> **INSTRUCTIONS FOR THE TASK**: Find the word "yellow" in the data, then copy each line where it is found.

Records from a collection:
== == ==

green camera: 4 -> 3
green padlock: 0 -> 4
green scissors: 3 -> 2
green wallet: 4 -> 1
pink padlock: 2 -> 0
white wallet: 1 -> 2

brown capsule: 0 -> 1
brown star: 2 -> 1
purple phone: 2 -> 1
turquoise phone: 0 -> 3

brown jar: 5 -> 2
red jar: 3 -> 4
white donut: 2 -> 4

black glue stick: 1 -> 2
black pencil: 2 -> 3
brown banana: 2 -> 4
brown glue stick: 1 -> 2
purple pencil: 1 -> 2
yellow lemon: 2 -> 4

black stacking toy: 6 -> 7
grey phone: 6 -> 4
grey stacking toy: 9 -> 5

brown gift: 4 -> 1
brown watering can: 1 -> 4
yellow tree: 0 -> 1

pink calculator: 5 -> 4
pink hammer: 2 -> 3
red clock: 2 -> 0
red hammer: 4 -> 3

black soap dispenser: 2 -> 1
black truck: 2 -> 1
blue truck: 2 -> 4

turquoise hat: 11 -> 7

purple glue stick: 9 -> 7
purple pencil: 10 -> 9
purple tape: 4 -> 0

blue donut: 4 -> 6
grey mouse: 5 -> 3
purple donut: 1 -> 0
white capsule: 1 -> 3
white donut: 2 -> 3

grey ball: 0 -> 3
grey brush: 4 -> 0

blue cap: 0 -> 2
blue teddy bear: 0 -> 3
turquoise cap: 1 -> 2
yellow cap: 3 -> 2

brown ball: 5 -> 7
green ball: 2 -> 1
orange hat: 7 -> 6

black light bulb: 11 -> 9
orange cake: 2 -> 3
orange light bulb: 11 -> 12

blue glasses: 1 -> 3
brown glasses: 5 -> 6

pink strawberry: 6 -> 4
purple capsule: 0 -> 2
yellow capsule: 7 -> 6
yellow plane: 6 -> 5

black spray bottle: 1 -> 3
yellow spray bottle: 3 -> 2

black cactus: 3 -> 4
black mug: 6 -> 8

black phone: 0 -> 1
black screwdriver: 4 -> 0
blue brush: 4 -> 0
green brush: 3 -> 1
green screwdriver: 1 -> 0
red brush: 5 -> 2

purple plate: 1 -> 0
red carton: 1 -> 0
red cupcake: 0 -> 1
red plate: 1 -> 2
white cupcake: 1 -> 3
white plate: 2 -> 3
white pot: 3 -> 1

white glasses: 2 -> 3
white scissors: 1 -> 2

== == ==

> **RESULT OF THE EXERCISE**:
yellow lemon: 2 -> 4
yellow tree: 0 -> 1
yellow cap: 3 -> 2
yellow capsule: 7 -> 6
yellow plane: 6 -> 5
yellow spray bottle: 3 -> 2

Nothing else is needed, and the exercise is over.